Reproduce the records below exactly, but only between the lines holding "camera: 140 degrees left, 15 degrees down" and "(493, 276) = (484, 215): turquoise", inclusive.

**Extracted records**
* * *

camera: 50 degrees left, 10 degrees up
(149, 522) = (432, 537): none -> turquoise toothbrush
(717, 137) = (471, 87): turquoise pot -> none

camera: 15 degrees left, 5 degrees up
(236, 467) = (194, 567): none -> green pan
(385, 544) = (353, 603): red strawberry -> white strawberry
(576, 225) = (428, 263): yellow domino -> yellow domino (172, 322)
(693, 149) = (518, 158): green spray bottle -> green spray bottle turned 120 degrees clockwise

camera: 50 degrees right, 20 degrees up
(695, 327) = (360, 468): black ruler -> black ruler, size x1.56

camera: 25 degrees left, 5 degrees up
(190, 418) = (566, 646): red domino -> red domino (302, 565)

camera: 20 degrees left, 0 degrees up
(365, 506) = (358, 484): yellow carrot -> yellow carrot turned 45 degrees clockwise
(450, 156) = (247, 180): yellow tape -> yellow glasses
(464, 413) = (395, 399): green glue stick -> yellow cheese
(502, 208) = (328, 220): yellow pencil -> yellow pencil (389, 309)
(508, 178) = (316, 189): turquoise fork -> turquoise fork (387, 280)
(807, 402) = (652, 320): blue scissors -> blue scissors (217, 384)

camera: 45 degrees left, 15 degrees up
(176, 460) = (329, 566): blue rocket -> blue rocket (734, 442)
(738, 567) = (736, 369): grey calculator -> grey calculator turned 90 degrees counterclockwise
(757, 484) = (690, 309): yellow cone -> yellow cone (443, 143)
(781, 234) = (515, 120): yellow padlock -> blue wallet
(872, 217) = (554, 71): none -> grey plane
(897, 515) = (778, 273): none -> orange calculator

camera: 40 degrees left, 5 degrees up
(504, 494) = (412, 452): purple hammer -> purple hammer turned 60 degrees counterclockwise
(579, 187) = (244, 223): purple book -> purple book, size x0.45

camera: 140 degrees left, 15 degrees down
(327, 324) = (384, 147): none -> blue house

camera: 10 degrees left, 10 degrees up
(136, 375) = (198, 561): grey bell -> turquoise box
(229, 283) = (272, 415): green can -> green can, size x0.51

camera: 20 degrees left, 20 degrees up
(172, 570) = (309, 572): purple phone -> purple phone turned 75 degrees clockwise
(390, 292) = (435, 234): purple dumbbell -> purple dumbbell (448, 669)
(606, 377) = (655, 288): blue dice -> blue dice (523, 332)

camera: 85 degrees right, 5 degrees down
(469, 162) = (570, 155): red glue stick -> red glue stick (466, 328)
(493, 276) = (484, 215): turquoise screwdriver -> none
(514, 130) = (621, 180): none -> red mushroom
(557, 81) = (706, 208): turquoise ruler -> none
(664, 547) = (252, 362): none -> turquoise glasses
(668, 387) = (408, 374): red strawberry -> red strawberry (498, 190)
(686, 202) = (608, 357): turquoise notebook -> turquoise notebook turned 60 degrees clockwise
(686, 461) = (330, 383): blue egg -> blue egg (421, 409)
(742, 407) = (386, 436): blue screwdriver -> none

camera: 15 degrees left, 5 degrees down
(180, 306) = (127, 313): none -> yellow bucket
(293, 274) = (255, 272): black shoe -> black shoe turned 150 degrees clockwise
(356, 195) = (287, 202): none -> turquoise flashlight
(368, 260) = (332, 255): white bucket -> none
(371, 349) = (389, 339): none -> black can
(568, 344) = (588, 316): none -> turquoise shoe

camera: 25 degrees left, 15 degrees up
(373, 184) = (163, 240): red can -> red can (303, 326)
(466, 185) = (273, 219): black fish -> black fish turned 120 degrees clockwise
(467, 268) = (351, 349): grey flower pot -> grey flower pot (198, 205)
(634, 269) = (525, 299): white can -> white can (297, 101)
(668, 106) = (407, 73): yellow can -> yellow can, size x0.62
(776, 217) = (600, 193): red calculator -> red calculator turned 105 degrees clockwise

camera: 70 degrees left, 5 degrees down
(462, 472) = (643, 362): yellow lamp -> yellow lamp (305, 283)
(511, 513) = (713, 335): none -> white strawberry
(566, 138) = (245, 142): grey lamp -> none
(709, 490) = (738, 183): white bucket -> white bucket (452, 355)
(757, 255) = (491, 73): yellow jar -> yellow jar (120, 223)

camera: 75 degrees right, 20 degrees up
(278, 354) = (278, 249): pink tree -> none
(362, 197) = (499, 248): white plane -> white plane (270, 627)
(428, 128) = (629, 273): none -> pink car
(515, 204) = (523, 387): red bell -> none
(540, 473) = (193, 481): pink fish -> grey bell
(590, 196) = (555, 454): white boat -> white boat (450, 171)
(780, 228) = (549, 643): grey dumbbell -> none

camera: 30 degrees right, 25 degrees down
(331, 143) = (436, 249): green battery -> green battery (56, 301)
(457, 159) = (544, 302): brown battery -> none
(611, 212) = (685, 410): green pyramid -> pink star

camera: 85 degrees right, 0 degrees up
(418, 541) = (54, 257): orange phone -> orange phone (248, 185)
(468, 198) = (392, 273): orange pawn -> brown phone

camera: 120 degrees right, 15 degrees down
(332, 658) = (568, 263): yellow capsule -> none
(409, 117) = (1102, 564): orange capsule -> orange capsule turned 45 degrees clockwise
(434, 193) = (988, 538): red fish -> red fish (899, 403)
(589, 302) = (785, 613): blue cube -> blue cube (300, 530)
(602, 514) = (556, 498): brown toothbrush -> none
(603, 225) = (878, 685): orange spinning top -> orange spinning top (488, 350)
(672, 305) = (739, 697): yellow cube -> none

* * *

**Response to this task**
camera: 140 degrees left, 15 degrees down
(327, 324) = (384, 147): none -> blue house

camera: 10 degrees left, 10 degrees up
(136, 375) = (198, 561): grey bell -> turquoise box
(229, 283) = (272, 415): green can -> green can, size x0.51

camera: 20 degrees left, 20 degrees up
(172, 570) = (309, 572): purple phone -> purple phone turned 75 degrees clockwise
(390, 292) = (435, 234): purple dumbbell -> purple dumbbell (448, 669)
(606, 377) = (655, 288): blue dice -> blue dice (523, 332)

camera: 85 degrees right, 5 degrees down
(469, 162) = (570, 155): red glue stick -> red glue stick (466, 328)
(493, 276) = (484, 215): turquoise screwdriver -> none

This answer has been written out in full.